# What you need to do
Without changing anything, output the records below.

# Data
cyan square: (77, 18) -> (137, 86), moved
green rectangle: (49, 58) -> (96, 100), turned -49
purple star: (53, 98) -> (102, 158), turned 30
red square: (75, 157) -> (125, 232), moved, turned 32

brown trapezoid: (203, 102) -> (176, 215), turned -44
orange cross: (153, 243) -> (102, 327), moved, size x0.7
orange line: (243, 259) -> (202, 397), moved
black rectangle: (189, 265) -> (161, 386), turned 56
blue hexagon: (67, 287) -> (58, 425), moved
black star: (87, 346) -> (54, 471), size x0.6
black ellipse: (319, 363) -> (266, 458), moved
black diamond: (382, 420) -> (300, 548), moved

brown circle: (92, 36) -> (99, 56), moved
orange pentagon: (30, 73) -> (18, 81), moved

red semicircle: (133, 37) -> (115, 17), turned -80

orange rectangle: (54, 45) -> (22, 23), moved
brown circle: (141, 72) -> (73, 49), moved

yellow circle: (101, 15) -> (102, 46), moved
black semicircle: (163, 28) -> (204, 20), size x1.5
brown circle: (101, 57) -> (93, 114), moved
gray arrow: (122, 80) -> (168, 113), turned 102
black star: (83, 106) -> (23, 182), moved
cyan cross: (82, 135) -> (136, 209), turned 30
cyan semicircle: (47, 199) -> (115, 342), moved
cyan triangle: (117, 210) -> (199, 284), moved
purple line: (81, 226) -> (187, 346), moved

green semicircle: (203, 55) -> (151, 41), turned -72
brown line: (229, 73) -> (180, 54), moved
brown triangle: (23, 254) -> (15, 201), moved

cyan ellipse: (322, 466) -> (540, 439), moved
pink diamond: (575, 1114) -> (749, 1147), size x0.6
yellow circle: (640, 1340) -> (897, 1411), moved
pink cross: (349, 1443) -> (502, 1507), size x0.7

# Response
cyan square: (77, 18) -> (137, 86), moved
green rectangle: (49, 58) -> (96, 100), turned -49
purple star: (53, 98) -> (102, 158), turned 30
red square: (75, 157) -> (125, 232), moved, turned 32

brown trapezoid: (203, 102) -> (176, 215), turned -44
orange cross: (153, 243) -> (102, 327), moved, size x0.7
orange line: (243, 259) -> (202, 397), moved
black rectangle: (189, 265) -> (161, 386), turned 56
blue hexagon: (67, 287) -> (58, 425), moved
black star: (87, 346) -> (54, 471), size x0.6
black ellipse: (319, 363) -> (266, 458), moved
black diamond: (382, 420) -> (300, 548), moved

brown circle: (92, 36) -> (99, 56), moved
orange pentagon: (30, 73) -> (18, 81), moved

red semicircle: (133, 37) -> (115, 17), turned -80

orange rectangle: (54, 45) -> (22, 23), moved
brown circle: (141, 72) -> (73, 49), moved

yellow circle: (101, 15) -> (102, 46), moved
black semicircle: (163, 28) -> (204, 20), size x1.5
brown circle: (101, 57) -> (93, 114), moved
gray arrow: (122, 80) -> (168, 113), turned 102
black star: (83, 106) -> (23, 182), moved
cyan cross: (82, 135) -> (136, 209), turned 30
cyan semicircle: (47, 199) -> (115, 342), moved
cyan triangle: (117, 210) -> (199, 284), moved
purple line: (81, 226) -> (187, 346), moved

green semicircle: (203, 55) -> (151, 41), turned -72
brown line: (229, 73) -> (180, 54), moved
brown triangle: (23, 254) -> (15, 201), moved

cyan ellipse: (322, 466) -> (540, 439), moved
pink diamond: (575, 1114) -> (749, 1147), size x0.6
yellow circle: (640, 1340) -> (897, 1411), moved
pink cross: (349, 1443) -> (502, 1507), size x0.7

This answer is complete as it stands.